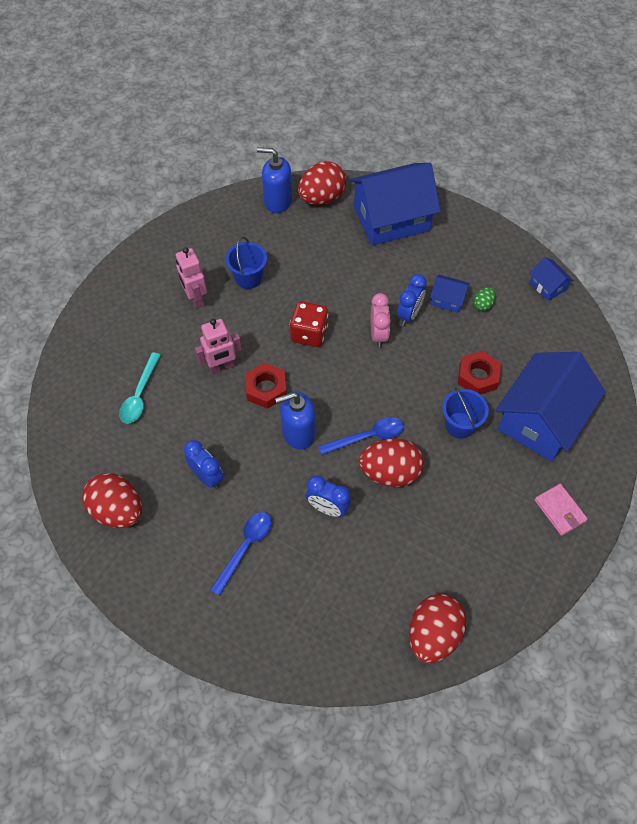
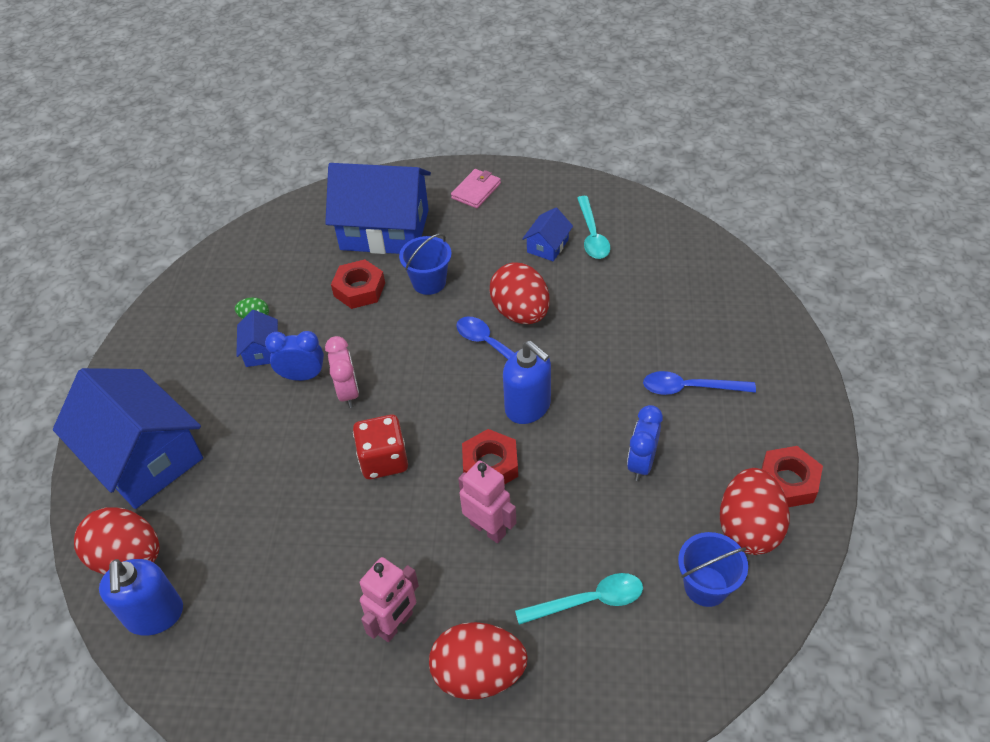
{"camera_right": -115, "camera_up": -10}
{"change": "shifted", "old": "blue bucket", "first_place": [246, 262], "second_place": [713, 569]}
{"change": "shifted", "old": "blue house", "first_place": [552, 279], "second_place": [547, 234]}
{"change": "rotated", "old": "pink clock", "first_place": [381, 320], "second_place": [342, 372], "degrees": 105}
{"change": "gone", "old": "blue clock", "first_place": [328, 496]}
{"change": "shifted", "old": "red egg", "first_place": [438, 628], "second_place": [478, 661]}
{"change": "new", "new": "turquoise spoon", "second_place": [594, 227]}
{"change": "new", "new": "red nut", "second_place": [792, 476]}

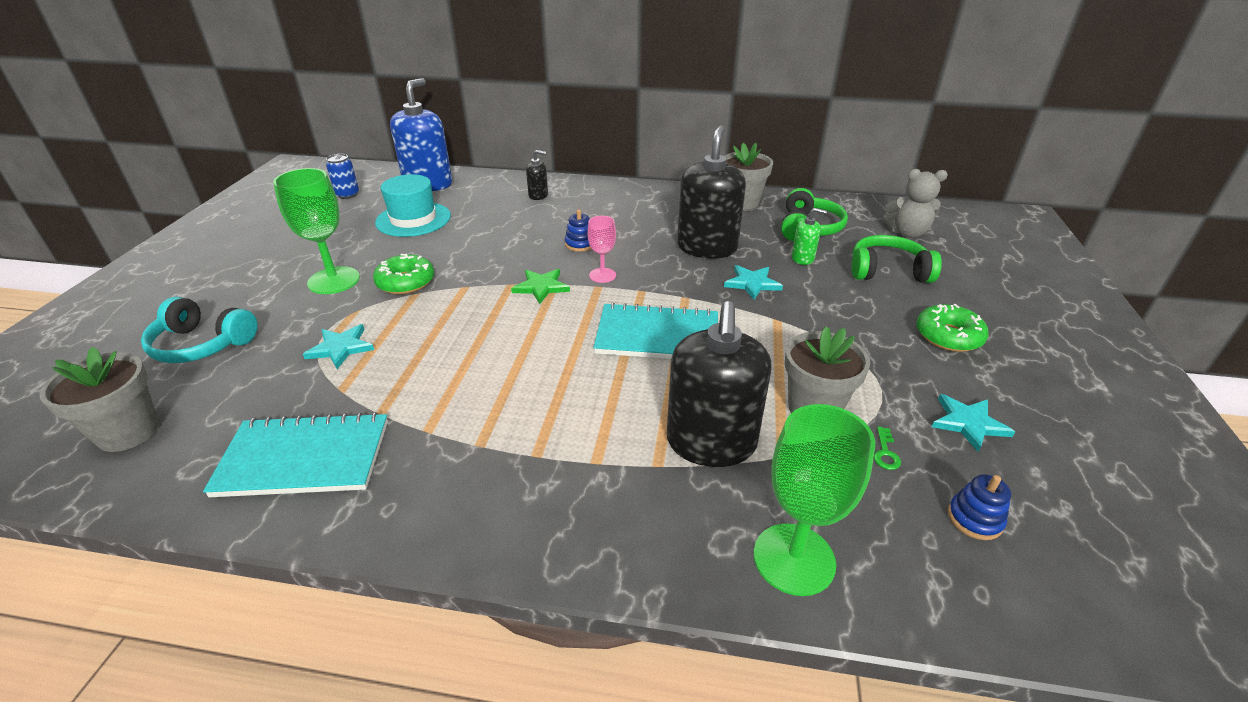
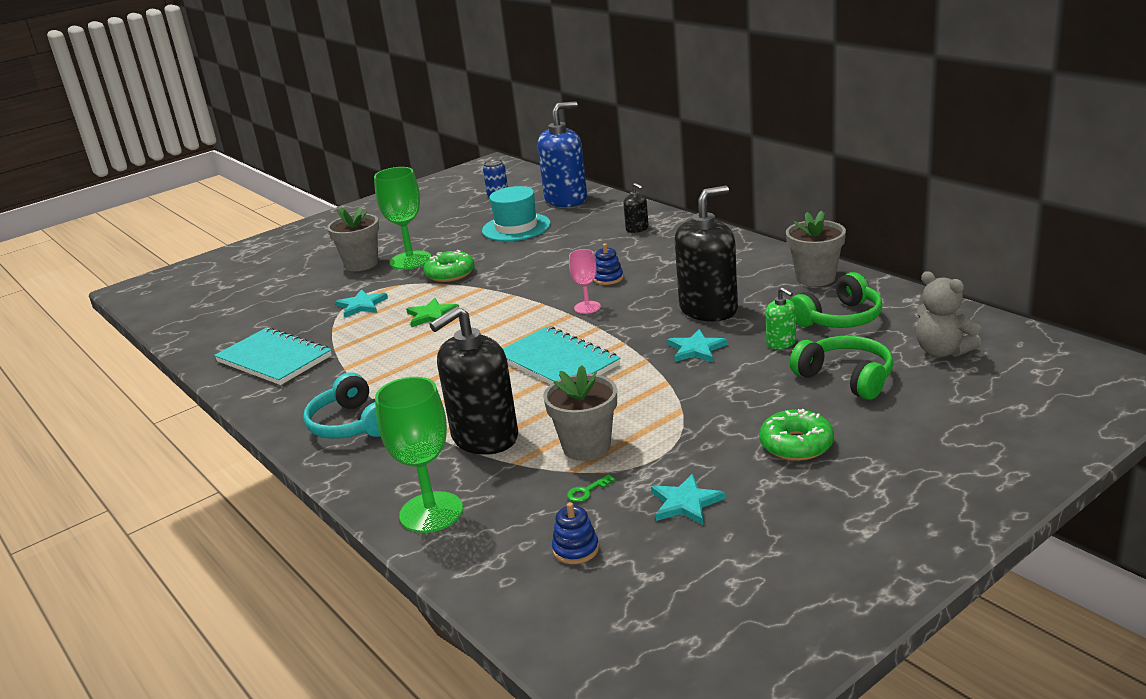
{"camera_right": 45, "camera_up": -10}
{"change": "shifted", "old": "green star", "first_place": [540, 286], "second_place": [432, 312]}
{"change": "shifted", "old": "turquoise headphones", "first_place": [199, 330], "second_place": [342, 405]}
{"change": "shifted", "old": "grey flower pot", "first_place": [99, 399], "second_place": [353, 239]}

Work item:
Give the records back exactly, with no pictures.

Result of this task:
{"camera_right": -115, "camera_up": -10}
{"change": "shifted", "old": "blue bucket", "first_place": [246, 262], "second_place": [713, 569]}
{"change": "shifted", "old": "blue house", "first_place": [552, 279], "second_place": [547, 234]}
{"change": "rotated", "old": "pink clock", "first_place": [381, 320], "second_place": [342, 372], "degrees": 105}
{"change": "gone", "old": "blue clock", "first_place": [328, 496]}
{"change": "shifted", "old": "red egg", "first_place": [438, 628], "second_place": [478, 661]}
{"change": "new", "new": "turquoise spoon", "second_place": [594, 227]}
{"change": "new", "new": "red nut", "second_place": [792, 476]}

{"camera_right": 45, "camera_up": -10}
{"change": "shifted", "old": "green star", "first_place": [540, 286], "second_place": [432, 312]}
{"change": "shifted", "old": "turquoise headphones", "first_place": [199, 330], "second_place": [342, 405]}
{"change": "shifted", "old": "grey flower pot", "first_place": [99, 399], "second_place": [353, 239]}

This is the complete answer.